Source material =>
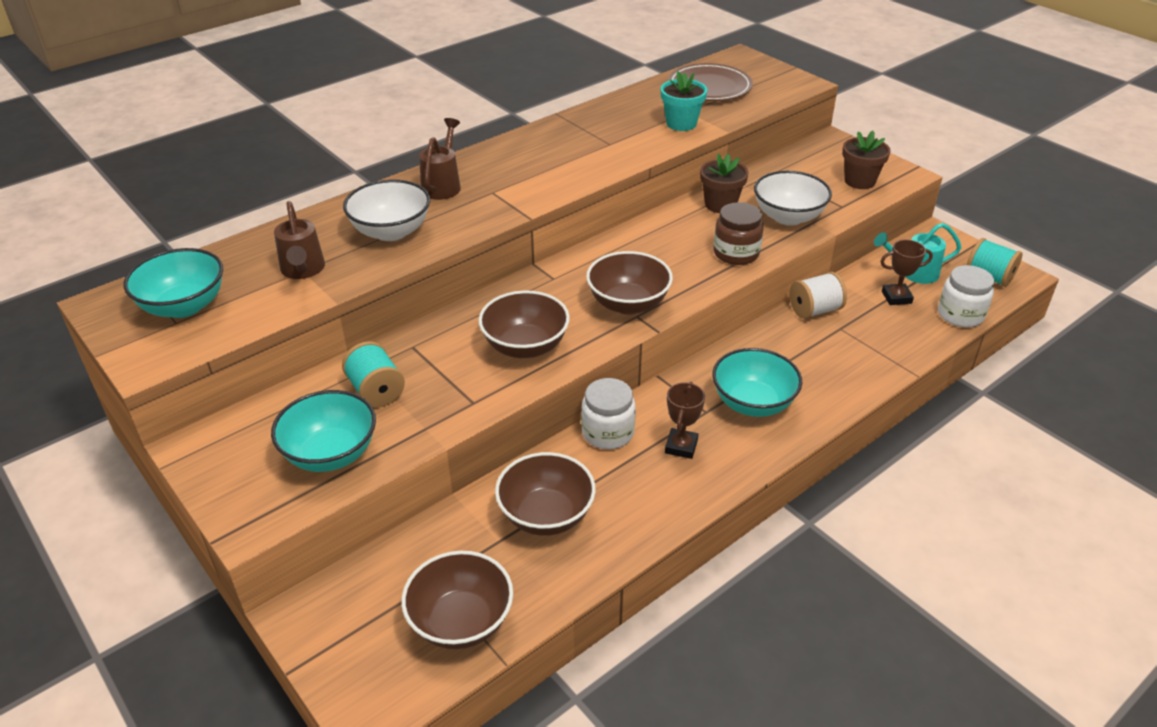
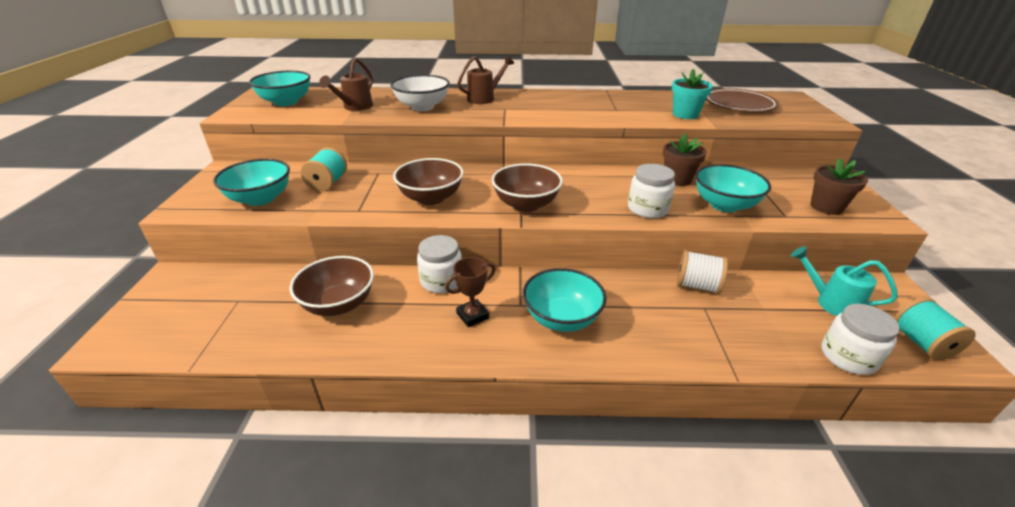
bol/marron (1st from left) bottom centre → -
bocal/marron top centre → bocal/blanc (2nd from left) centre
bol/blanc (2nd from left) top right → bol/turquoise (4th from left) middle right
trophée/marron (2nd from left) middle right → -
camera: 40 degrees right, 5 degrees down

Work instructions => An exact printout of the listing is needed, minus any pictures it contains.

Answer =>
bol/marron (1st from left) bottom centre → -
bocal/marron top centre → bocal/blanc (2nd from left) centre
bol/blanc (2nd from left) top right → bol/turquoise (4th from left) middle right
trophée/marron (2nd from left) middle right → -
camera: 40 degrees right, 5 degrees down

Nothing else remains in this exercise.